YOUR GOAL: Although the records include pictures, the copy should not; write out exactly the lines from the first through the line with "- Käse [orange] 360 117 52 53".

PROVIDED ENTRIES:
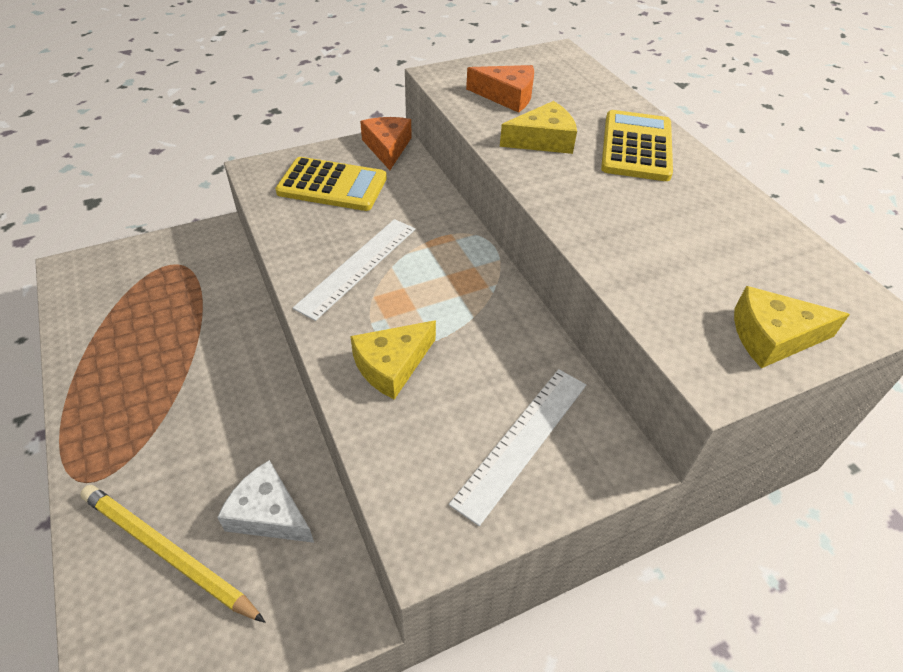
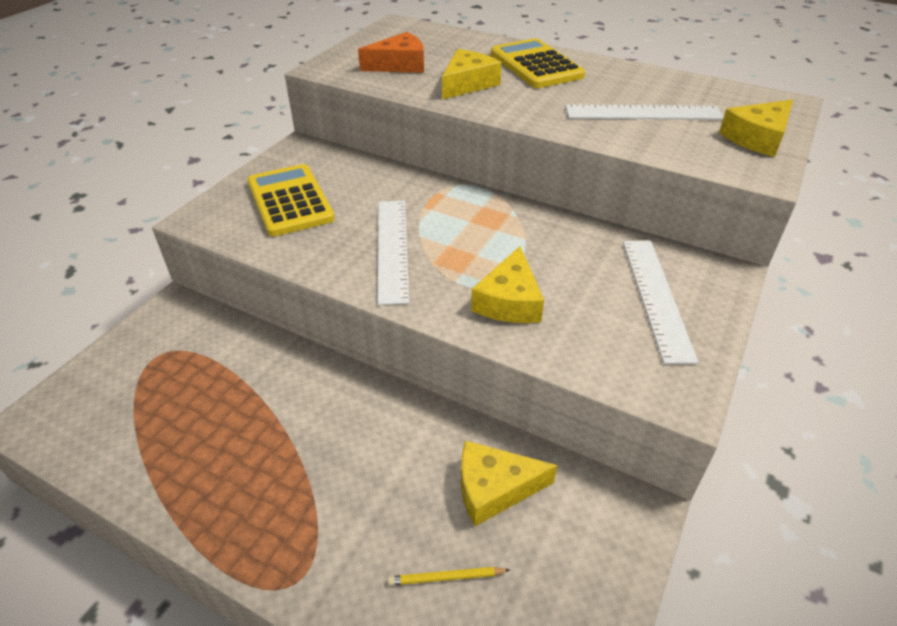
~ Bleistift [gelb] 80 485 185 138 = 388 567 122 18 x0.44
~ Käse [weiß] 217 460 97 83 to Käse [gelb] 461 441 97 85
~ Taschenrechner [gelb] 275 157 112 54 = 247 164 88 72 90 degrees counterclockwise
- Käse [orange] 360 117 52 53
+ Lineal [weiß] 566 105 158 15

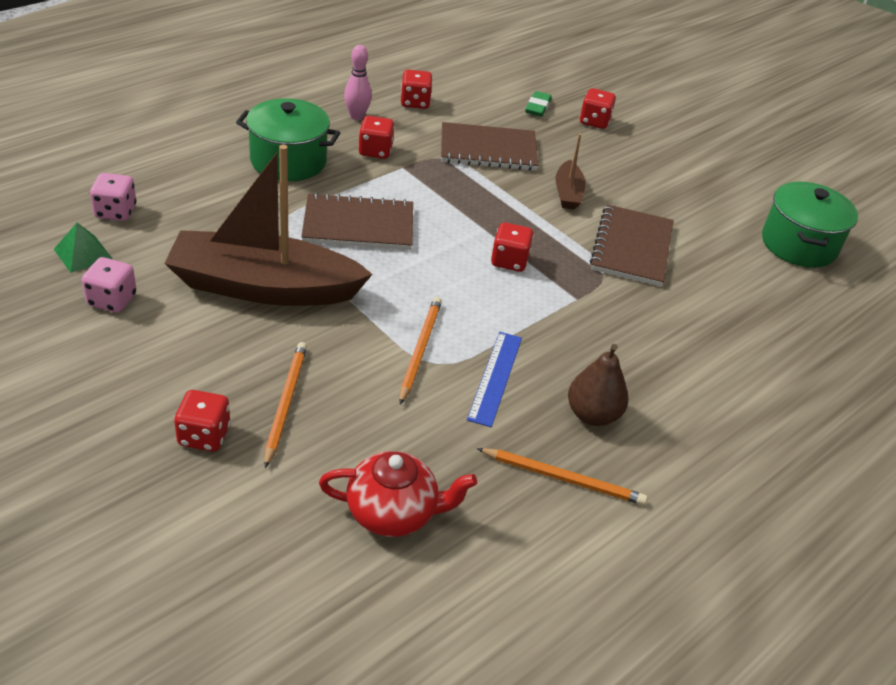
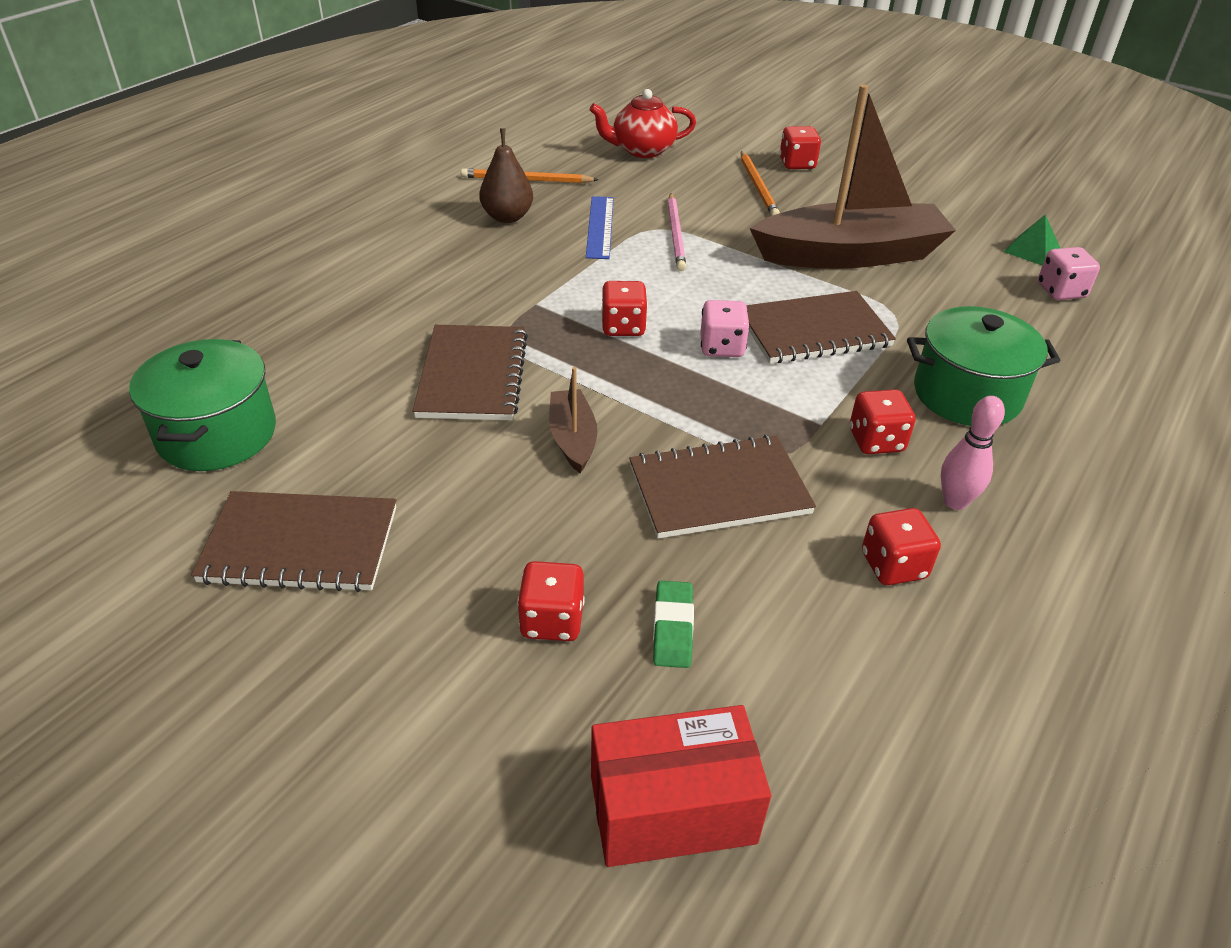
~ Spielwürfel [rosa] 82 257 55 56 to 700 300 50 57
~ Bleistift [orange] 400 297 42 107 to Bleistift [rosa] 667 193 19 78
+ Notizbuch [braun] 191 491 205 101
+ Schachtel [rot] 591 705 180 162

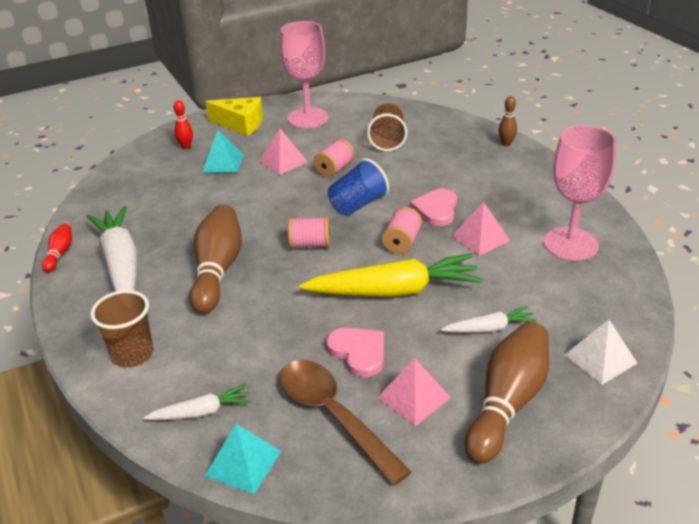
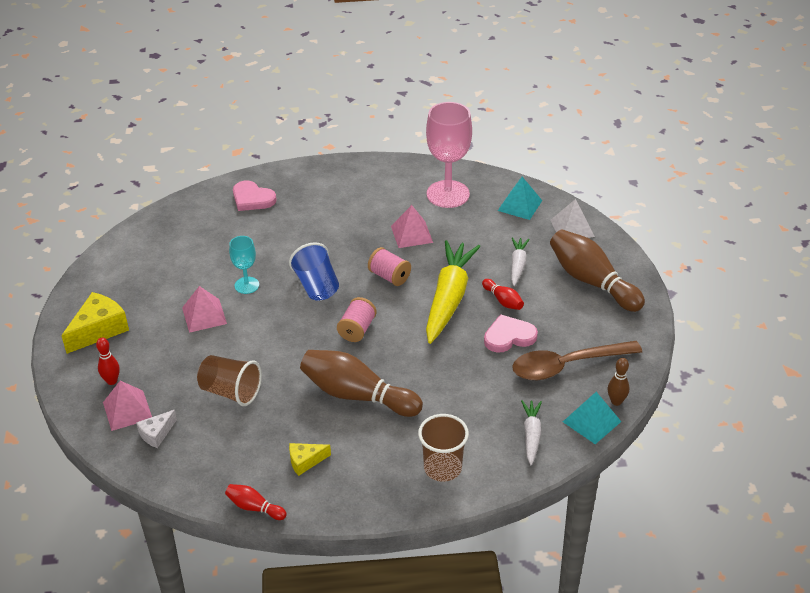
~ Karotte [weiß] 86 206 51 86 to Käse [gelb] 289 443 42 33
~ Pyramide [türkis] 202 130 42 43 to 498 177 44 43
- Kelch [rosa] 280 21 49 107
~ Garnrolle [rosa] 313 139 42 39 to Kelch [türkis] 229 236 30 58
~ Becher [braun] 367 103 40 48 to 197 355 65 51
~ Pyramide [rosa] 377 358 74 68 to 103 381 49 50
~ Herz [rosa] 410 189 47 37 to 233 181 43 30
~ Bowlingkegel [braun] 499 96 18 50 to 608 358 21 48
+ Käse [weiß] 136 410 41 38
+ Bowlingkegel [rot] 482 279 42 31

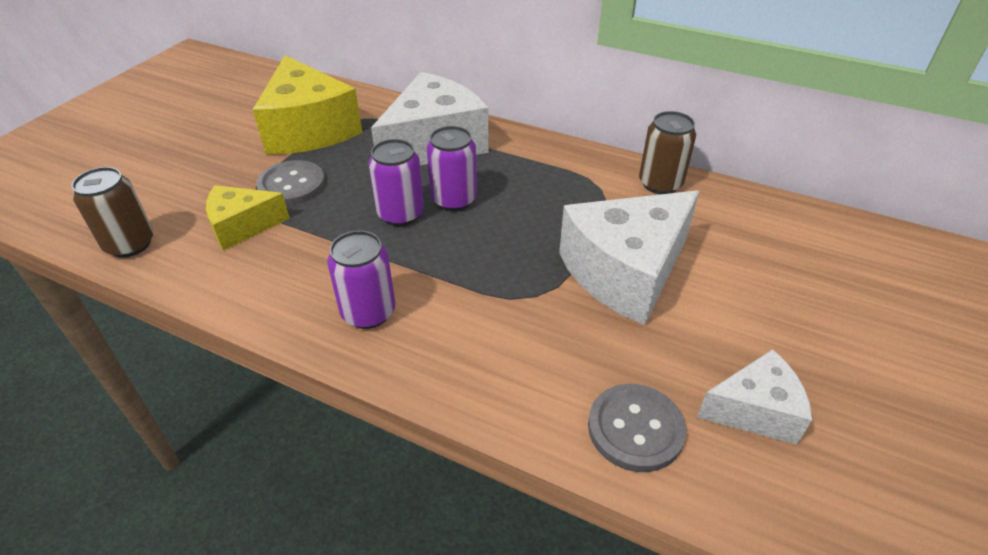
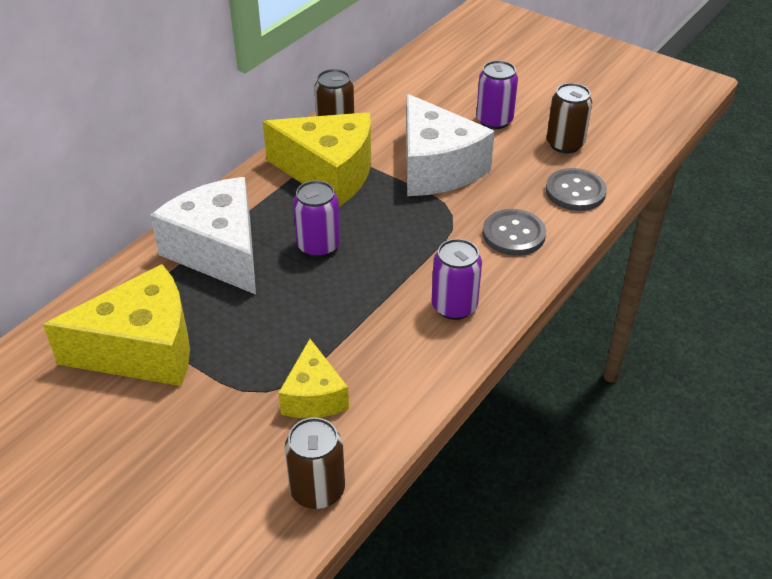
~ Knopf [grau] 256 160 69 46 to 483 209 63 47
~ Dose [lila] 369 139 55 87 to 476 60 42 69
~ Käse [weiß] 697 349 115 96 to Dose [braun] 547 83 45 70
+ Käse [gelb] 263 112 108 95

ANSWER TO THE EXERCISE:
~ Bleistift [gelb] 80 485 185 138 = 388 567 122 18 x0.44
~ Käse [weiß] 217 460 97 83 to Käse [gelb] 461 441 97 85
~ Taschenrechner [gelb] 275 157 112 54 = 247 164 88 72 90 degrees counterclockwise
- Käse [orange] 360 117 52 53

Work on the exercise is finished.